# WHAT NEEDS TO BE DONE
The answer should be an exact repeat of the stretch of material below from the line containing "ENC pin SW: 10 -> A1" through the line containing "RADIO: CC1101 -> nRF24L01".

# SOURCE DATA

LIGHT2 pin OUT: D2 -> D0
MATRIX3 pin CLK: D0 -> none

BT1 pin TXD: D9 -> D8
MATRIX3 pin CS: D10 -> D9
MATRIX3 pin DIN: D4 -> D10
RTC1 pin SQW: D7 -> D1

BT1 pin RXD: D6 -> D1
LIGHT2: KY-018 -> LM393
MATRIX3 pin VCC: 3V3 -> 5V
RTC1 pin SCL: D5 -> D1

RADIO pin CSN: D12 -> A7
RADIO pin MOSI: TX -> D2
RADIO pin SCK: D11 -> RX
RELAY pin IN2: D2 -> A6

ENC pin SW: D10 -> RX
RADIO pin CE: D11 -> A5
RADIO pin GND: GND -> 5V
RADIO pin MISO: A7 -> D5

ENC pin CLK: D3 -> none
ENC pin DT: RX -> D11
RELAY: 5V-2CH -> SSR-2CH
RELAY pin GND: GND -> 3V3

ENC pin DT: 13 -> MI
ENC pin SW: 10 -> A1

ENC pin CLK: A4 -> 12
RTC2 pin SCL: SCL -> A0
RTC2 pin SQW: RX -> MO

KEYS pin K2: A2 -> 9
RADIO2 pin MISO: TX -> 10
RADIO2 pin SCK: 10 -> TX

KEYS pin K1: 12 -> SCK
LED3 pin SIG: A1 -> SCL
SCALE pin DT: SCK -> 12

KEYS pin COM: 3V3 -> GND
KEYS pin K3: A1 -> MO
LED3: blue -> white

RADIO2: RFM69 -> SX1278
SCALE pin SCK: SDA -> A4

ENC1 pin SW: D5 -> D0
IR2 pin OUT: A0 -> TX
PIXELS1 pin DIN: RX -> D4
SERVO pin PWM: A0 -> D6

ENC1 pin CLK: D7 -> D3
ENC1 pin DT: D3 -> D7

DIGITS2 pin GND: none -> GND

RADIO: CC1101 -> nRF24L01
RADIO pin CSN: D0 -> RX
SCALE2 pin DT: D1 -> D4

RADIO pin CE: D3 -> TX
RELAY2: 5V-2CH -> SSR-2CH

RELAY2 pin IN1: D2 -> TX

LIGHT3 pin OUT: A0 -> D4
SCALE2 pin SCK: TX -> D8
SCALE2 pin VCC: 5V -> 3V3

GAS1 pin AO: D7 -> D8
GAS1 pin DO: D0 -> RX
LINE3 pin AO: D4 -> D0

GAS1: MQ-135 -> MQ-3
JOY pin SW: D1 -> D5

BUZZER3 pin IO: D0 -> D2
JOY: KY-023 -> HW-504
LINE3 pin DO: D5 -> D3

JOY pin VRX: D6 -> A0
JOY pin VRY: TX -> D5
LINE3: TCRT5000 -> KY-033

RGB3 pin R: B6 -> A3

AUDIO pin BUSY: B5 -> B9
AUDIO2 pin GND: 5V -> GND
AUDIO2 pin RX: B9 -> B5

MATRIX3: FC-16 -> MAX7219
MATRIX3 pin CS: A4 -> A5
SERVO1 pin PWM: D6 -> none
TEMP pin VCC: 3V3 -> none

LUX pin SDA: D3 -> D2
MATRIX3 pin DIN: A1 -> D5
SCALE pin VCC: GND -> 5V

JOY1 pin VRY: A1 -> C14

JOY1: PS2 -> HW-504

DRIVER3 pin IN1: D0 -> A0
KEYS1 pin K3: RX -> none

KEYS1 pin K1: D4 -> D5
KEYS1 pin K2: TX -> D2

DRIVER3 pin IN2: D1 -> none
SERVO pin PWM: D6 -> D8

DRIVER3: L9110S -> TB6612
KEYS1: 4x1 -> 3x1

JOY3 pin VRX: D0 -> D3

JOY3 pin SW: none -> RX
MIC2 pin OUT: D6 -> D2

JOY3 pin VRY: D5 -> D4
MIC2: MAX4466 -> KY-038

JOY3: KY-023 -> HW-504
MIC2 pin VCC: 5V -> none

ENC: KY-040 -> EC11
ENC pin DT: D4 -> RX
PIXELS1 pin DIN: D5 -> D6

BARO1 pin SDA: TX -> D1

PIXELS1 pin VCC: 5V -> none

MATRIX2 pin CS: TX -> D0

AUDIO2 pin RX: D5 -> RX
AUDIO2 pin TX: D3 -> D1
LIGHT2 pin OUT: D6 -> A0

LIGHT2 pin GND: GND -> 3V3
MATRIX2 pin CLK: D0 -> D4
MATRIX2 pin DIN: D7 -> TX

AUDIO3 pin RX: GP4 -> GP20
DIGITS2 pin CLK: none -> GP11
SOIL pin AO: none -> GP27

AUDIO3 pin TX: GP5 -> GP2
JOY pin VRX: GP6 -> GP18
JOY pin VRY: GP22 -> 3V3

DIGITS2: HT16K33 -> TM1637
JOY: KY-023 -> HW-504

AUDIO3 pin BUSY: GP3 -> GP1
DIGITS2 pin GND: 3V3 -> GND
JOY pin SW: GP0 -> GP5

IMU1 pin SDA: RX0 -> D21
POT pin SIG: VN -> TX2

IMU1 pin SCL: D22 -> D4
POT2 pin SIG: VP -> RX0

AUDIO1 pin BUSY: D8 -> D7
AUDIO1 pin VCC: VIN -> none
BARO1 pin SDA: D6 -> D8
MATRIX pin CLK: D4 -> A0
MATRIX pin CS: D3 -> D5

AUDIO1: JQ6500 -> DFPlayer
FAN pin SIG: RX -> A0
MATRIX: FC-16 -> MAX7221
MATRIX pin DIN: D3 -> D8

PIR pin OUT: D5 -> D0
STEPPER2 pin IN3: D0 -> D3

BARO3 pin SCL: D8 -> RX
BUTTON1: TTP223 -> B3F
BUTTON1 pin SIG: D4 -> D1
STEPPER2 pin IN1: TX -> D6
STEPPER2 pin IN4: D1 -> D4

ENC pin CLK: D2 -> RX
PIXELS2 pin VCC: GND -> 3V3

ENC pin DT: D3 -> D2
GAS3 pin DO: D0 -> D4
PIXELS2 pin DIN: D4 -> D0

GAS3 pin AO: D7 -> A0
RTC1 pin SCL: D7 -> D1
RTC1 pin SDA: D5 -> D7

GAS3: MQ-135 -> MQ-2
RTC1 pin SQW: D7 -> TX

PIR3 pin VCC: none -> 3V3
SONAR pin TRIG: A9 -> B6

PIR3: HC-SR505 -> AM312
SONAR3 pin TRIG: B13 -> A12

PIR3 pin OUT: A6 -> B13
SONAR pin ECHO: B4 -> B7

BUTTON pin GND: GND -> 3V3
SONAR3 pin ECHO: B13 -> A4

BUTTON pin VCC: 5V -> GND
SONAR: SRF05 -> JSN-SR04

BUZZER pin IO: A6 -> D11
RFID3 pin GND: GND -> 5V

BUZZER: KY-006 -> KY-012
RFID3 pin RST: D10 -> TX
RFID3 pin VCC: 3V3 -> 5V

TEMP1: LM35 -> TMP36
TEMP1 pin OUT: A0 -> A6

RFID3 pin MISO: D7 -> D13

# SOLVED PROBLEM
ENC pin SW: 10 -> A1

ENC pin CLK: A4 -> 12
RTC2 pin SCL: SCL -> A0
RTC2 pin SQW: RX -> MO

KEYS pin K2: A2 -> 9
RADIO2 pin MISO: TX -> 10
RADIO2 pin SCK: 10 -> TX

KEYS pin K1: 12 -> SCK
LED3 pin SIG: A1 -> SCL
SCALE pin DT: SCK -> 12

KEYS pin COM: 3V3 -> GND
KEYS pin K3: A1 -> MO
LED3: blue -> white

RADIO2: RFM69 -> SX1278
SCALE pin SCK: SDA -> A4

ENC1 pin SW: D5 -> D0
IR2 pin OUT: A0 -> TX
PIXELS1 pin DIN: RX -> D4
SERVO pin PWM: A0 -> D6

ENC1 pin CLK: D7 -> D3
ENC1 pin DT: D3 -> D7

DIGITS2 pin GND: none -> GND

RADIO: CC1101 -> nRF24L01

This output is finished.